**What you will do**
Reproduce exactly the line containing "[732 215 786 267]" and each line after it until the listing ends, leaving pictures out.

**The data**
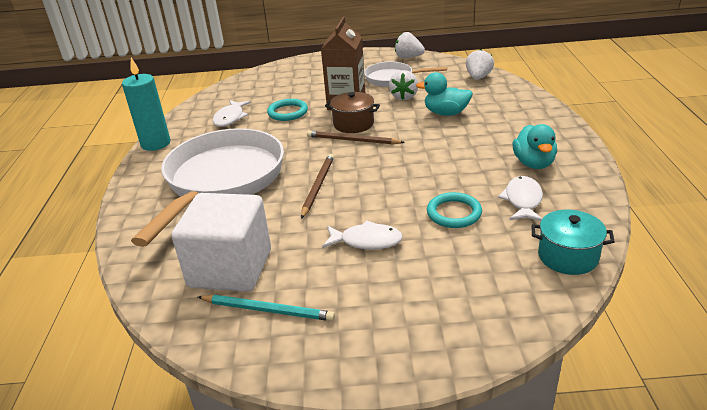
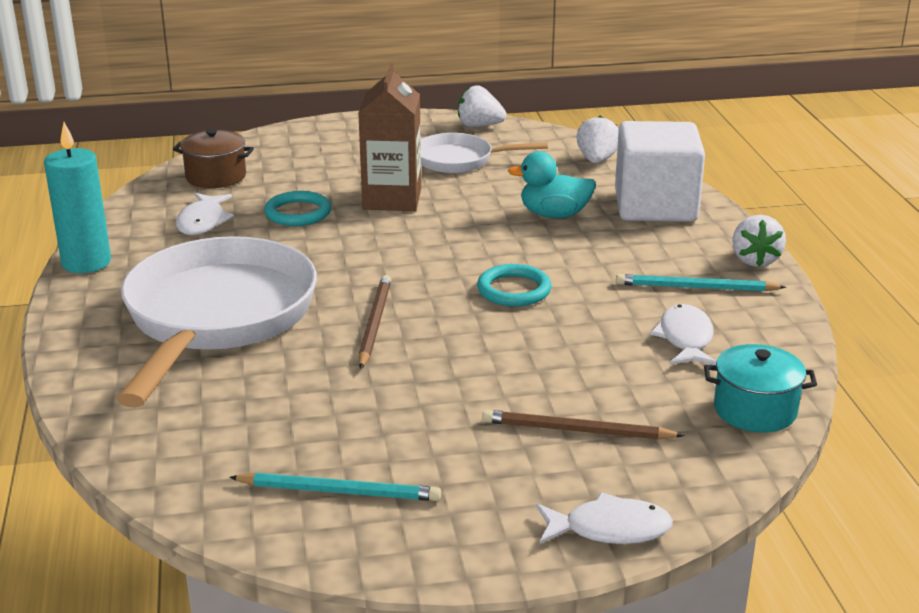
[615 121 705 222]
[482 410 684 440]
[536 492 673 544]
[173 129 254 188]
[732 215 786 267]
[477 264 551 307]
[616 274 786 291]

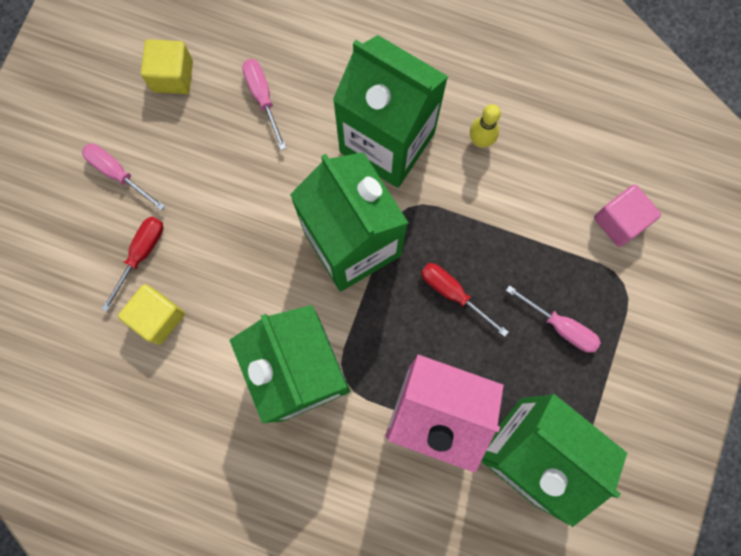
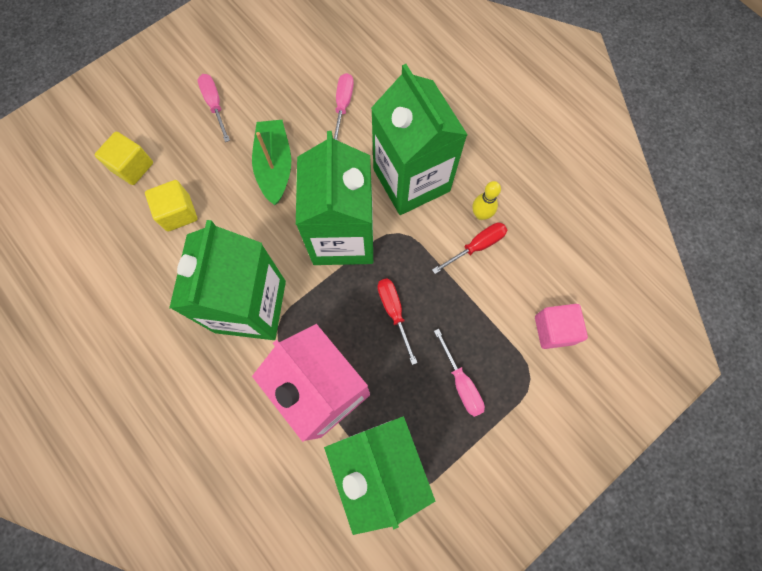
[252 120 291 205]
[432 223 507 274]
[95 131 153 185]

**Output below**
[732 215 786 267]
[477 264 551 307]
[616 274 786 291]

[252 120 291 205]
[432 223 507 274]
[95 131 153 185]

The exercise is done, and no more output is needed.